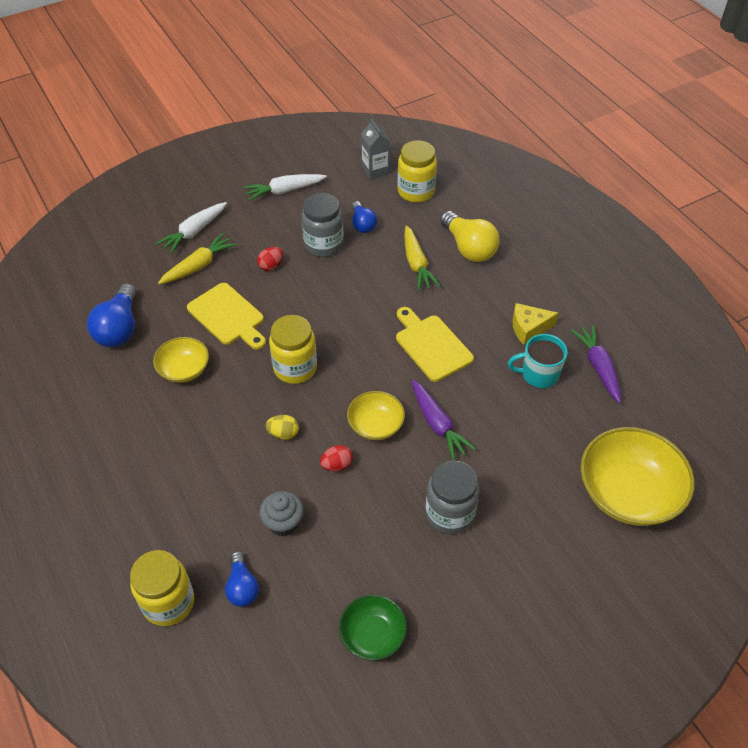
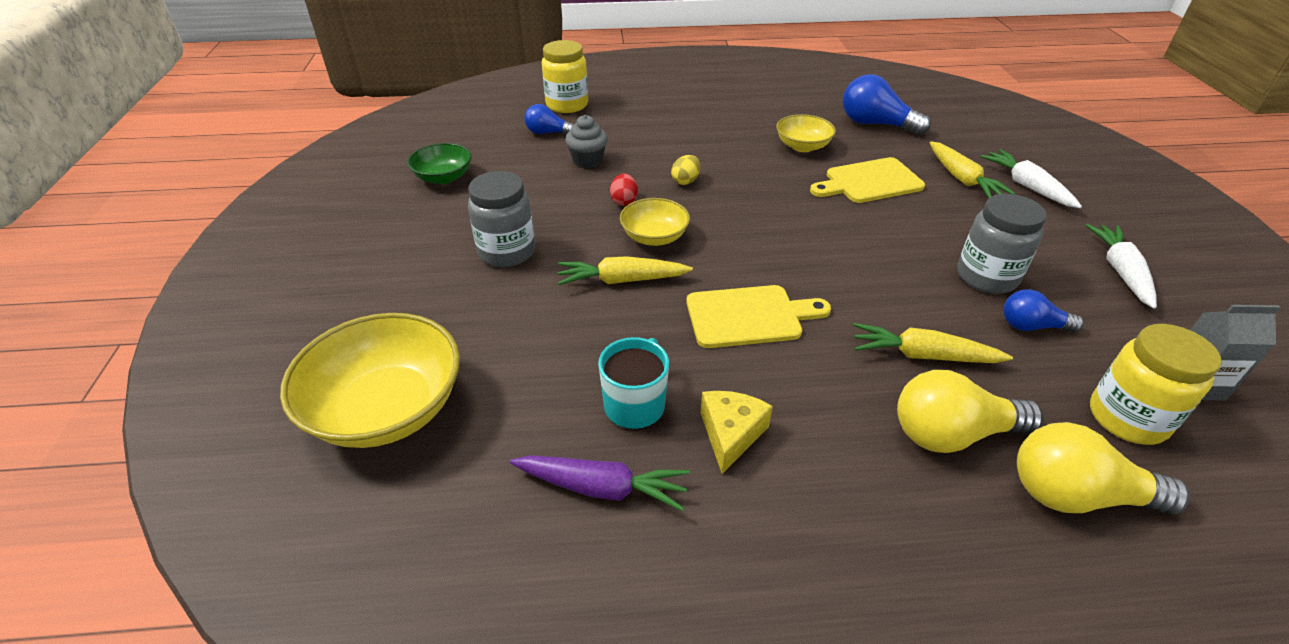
camera: 115 degrees right, 10 degrees down
(271, 266) = (950, 226): red egg -> none
(295, 368) = (769, 206): yellow jar -> none
(437, 424) = (622, 280): purple carrot -> yellow carrot
(478, 207) = (1076, 495): none -> yellow light bulb

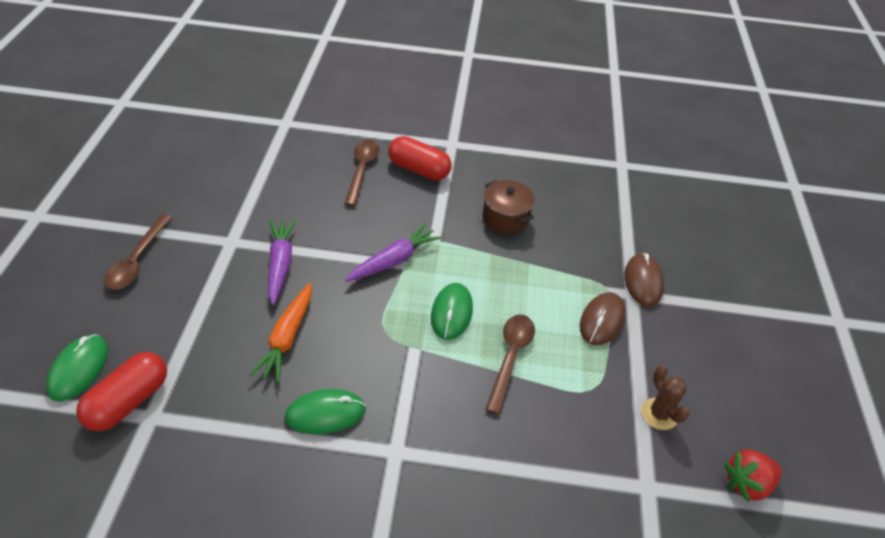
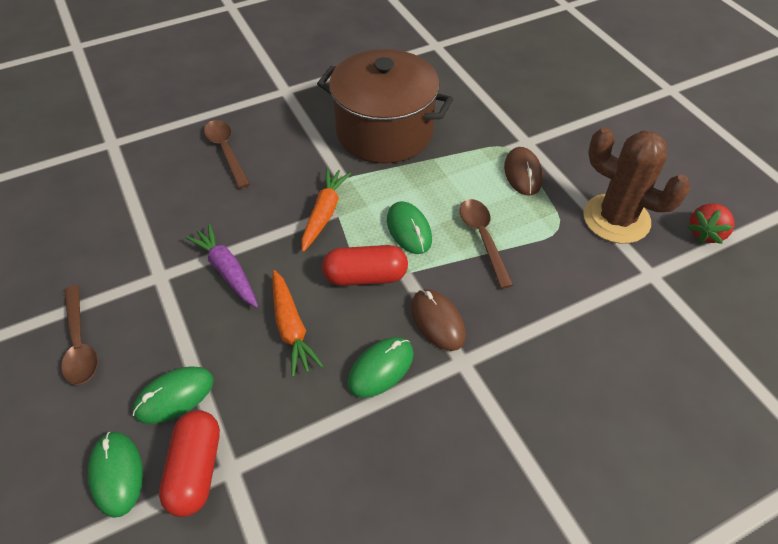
camera: 30 degrees left, 5 degrees up
(162, 338) = (174, 396): none -> green mouse
(394, 260) = (324, 213): purple carrot -> orange carrot
(419, 170) = (277, 126): red capsule -> red capsule (365, 276)
(505, 218) = (384, 132): brown pot -> brown pot, size x2.12
(643, 282) = (526, 129): brown mouse -> brown mouse (437, 321)
(659, 414) = (616, 219): brown cactus -> brown cactus, size x2.07

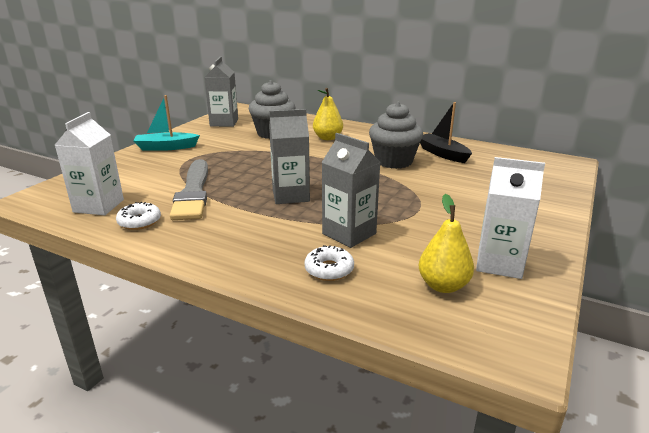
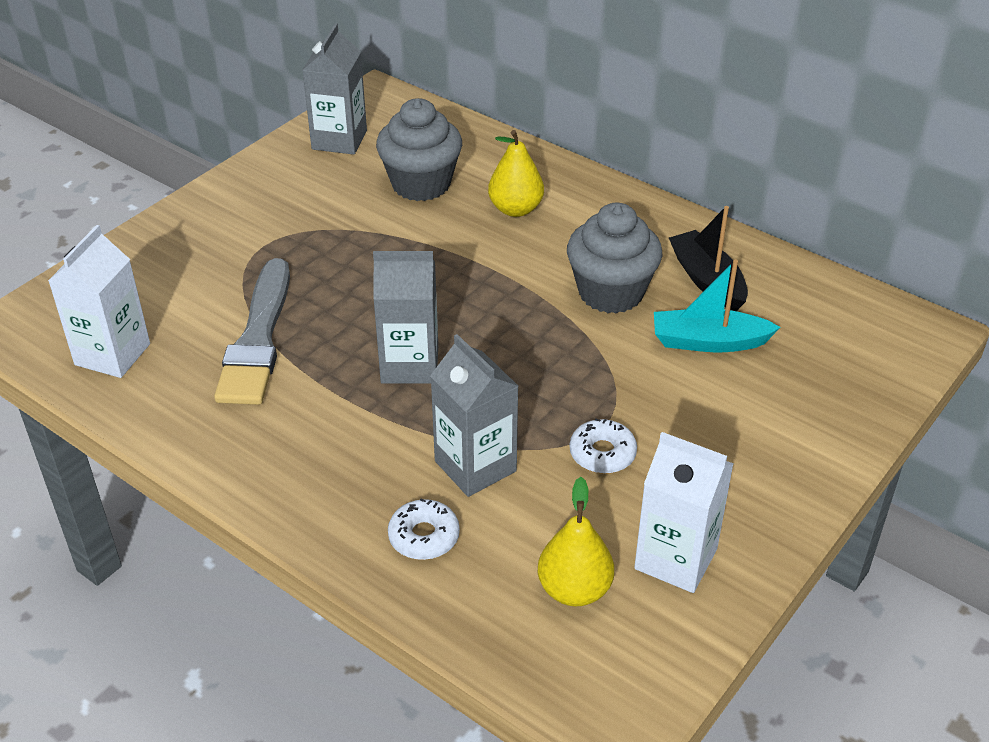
camera: 10 degrees right, 15 degrees up
(139, 222) = (170, 399): white donut -> white donut (602, 453)
(166, 147) = (228, 208): turquoise boat -> turquoise boat (708, 342)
• • •
• **WHAT YOU NEED TO DO**: Exact copy, no pictures: set down all the entries again as they stand.

• **REPLY**:
camera: 115 degrees right, 10 degrees down
(271, 266) = (950, 226): red egg -> none
(295, 368) = (769, 206): yellow jar -> none
(437, 424) = (622, 280): purple carrot -> yellow carrot
(478, 207) = (1076, 495): none -> yellow light bulb

camera: 30 degrees left, 5 degrees up
(162, 338) = (174, 396): none -> green mouse
(394, 260) = (324, 213): purple carrot -> orange carrot
(419, 170) = (277, 126): red capsule -> red capsule (365, 276)
(505, 218) = (384, 132): brown pot -> brown pot, size x2.12
(643, 282) = (526, 129): brown mouse -> brown mouse (437, 321)
(659, 414) = (616, 219): brown cactus -> brown cactus, size x2.07

camera: 10 degrees right, 15 degrees up
(139, 222) = (170, 399): white donut -> white donut (602, 453)
(166, 147) = (228, 208): turquoise boat -> turquoise boat (708, 342)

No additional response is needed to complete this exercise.